START Records supplied

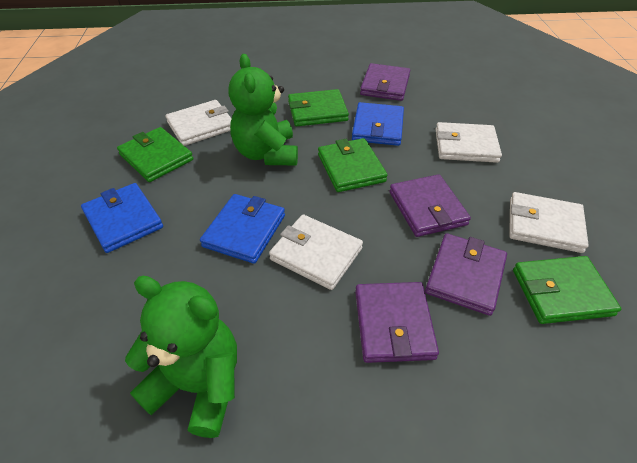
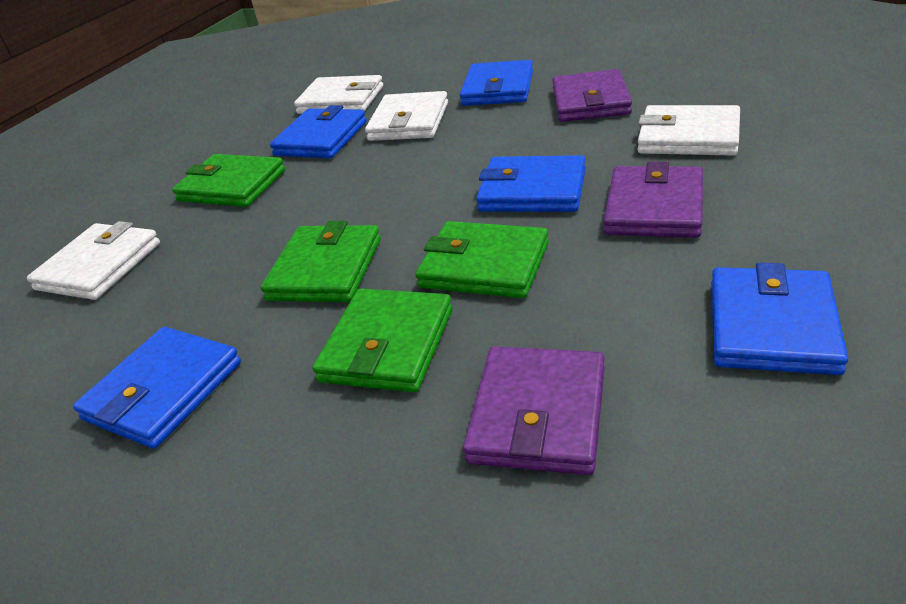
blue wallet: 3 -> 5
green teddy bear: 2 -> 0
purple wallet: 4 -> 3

END Records supplied
START Records supplied

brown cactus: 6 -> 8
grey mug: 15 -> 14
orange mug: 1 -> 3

END Records supplied

(Work item):
Find where the line with "blue wallet: 3 -> 5" sits in the material above, then copy exactly from it through the line with "purple wallet: 4 -> 3". Add no other line.

(Response area):
blue wallet: 3 -> 5
green teddy bear: 2 -> 0
purple wallet: 4 -> 3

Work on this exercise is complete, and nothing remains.